Top of RECORDS SHOWN
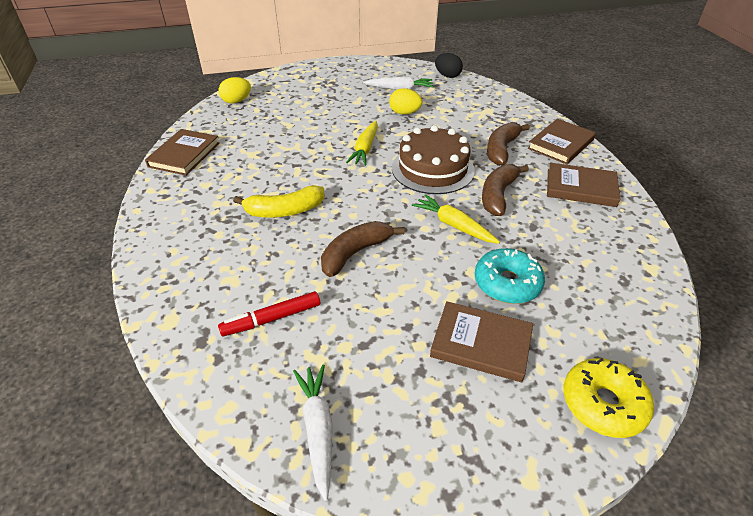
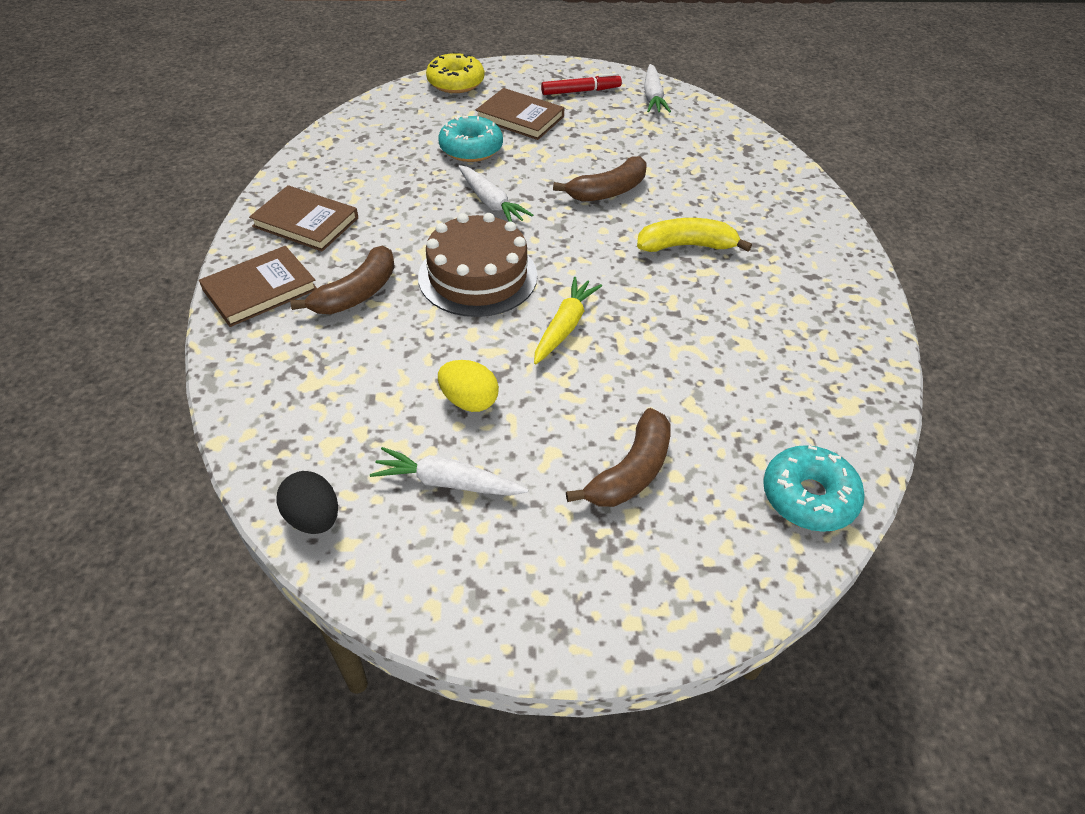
camera: 170 degrees left, 5 degrees up
brown book [145,129,219,176] -> none
red marker [218,291,320,336] -> red marker moved to [541,73,622,95]
yellow egg [219,77,251,104] -> turquoise donut [763,445,865,532]
yellow carrot [412,194,500,244] -> white carrot [458,165,533,222]
brown banana [482,164,529,216] -> brown banana moved to [566,408,671,507]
Bottom of RECORDS SHOWN
**THE PROBLEM**
For each entry, repeat its text exactly and leave out any picture it holds.

**RESPONSE FOR THIS EXERCISE**
camera: 170 degrees left, 5 degrees up
brown book [145,129,219,176] -> none
red marker [218,291,320,336] -> red marker moved to [541,73,622,95]
yellow egg [219,77,251,104] -> turquoise donut [763,445,865,532]
yellow carrot [412,194,500,244] -> white carrot [458,165,533,222]
brown banana [482,164,529,216] -> brown banana moved to [566,408,671,507]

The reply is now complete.